*Dataset records*:
<<<<

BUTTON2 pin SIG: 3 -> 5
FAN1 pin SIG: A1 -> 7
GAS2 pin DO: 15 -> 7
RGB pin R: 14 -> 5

>>>>
<<<<

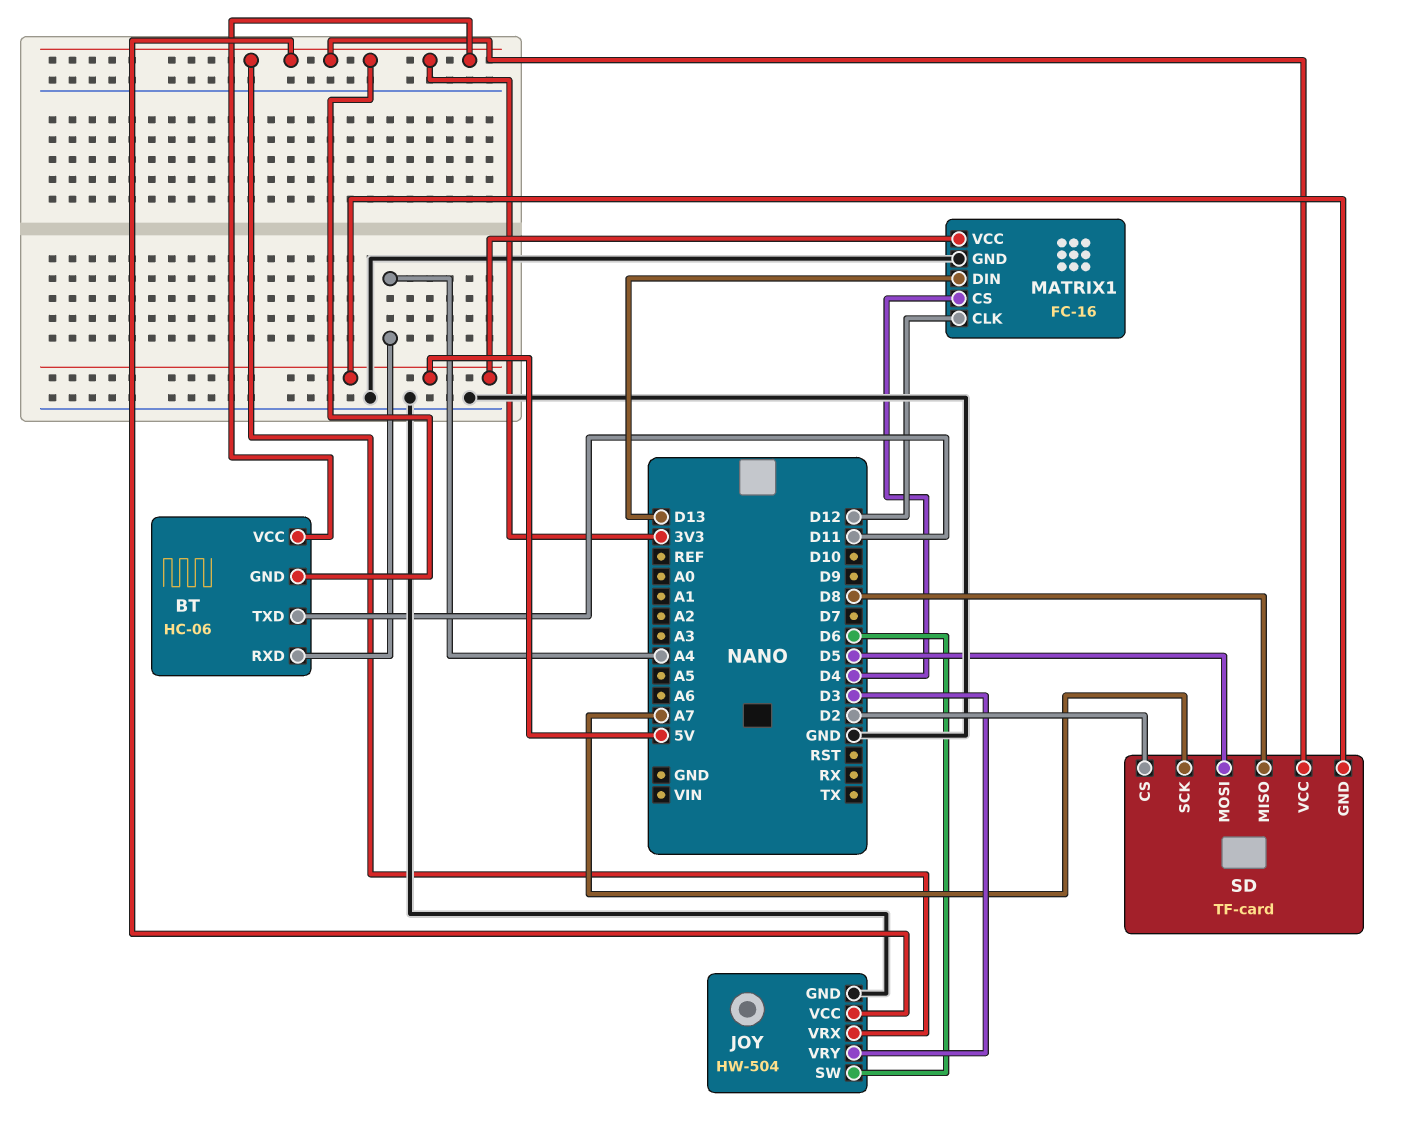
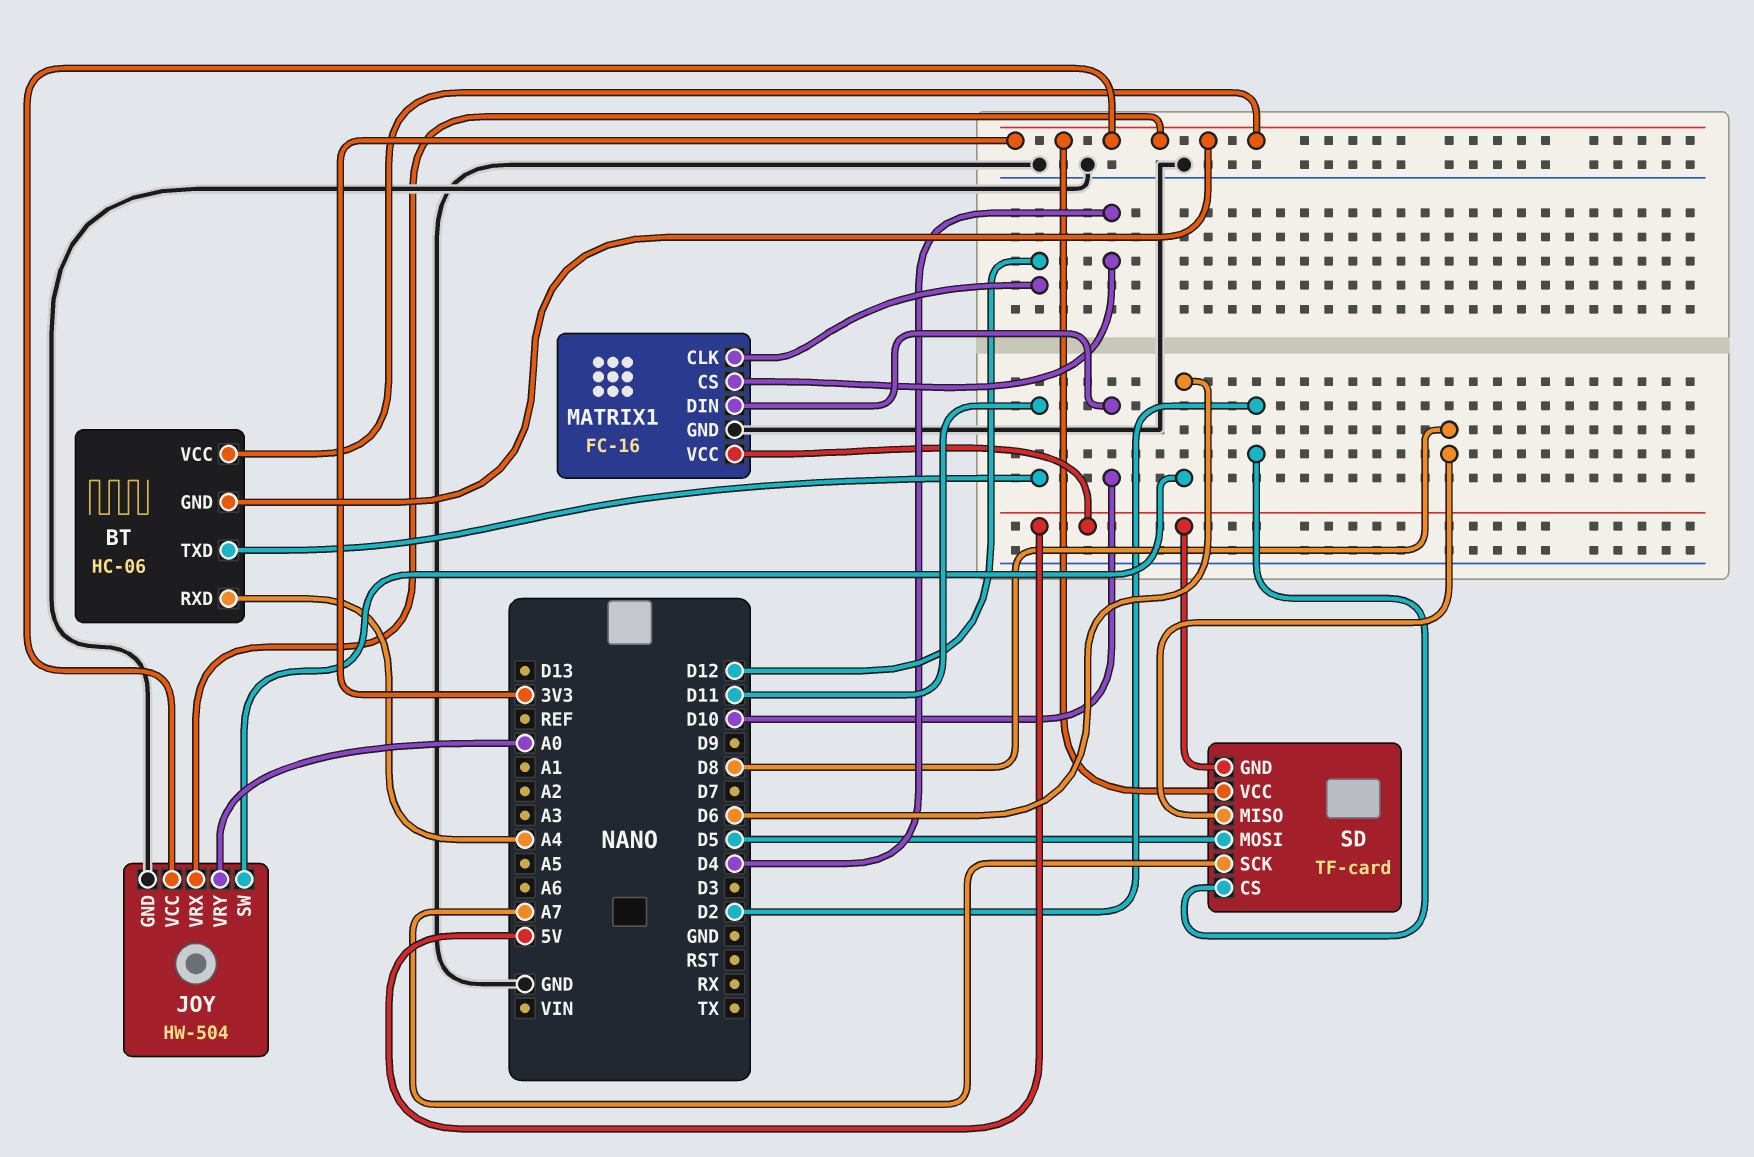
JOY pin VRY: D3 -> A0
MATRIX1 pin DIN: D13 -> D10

>>>>

*What you are asked to do*: Within the data above, the lines from the one with "BUTTON2 pin SIG: 3 -> 5" to the one with "RGB pin R: 14 -> 5" must be repeated exactly; no other line belongs in the answer.

*Expected answer*:
BUTTON2 pin SIG: 3 -> 5
FAN1 pin SIG: A1 -> 7
GAS2 pin DO: 15 -> 7
RGB pin R: 14 -> 5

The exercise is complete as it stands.